### WHAT THIS TASK INVOLVES
Repeat the data exactly, please; no pictures belong in the copy.
--- MATERIAL SHOWN ---
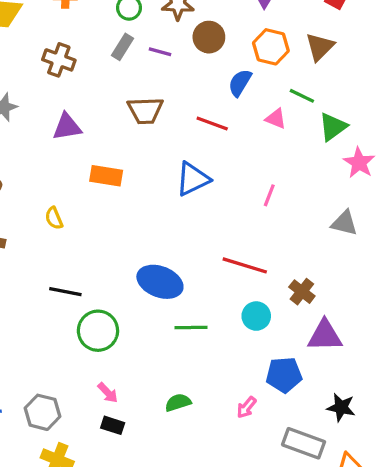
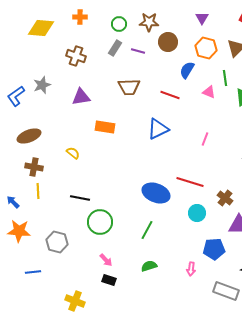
green line: (302, 96) -> (225, 78), turned 56
yellow semicircle: (54, 218) -> (73, 153), turned 152
blue ellipse: (160, 282) -> (156, 193), moved
green line: (191, 327) -> (147, 230), moved, turned -60
pink arrow: (246, 407) -> (191, 269), turned -32
gray hexagon: (43, 412) -> (57, 242), moved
---
### OUTPUT OF THE TASK
green line: (302, 96) -> (225, 78), turned 56
yellow semicircle: (54, 218) -> (73, 153), turned 152
blue ellipse: (160, 282) -> (156, 193), moved
green line: (191, 327) -> (147, 230), moved, turned -60
pink arrow: (246, 407) -> (191, 269), turned -32
gray hexagon: (43, 412) -> (57, 242), moved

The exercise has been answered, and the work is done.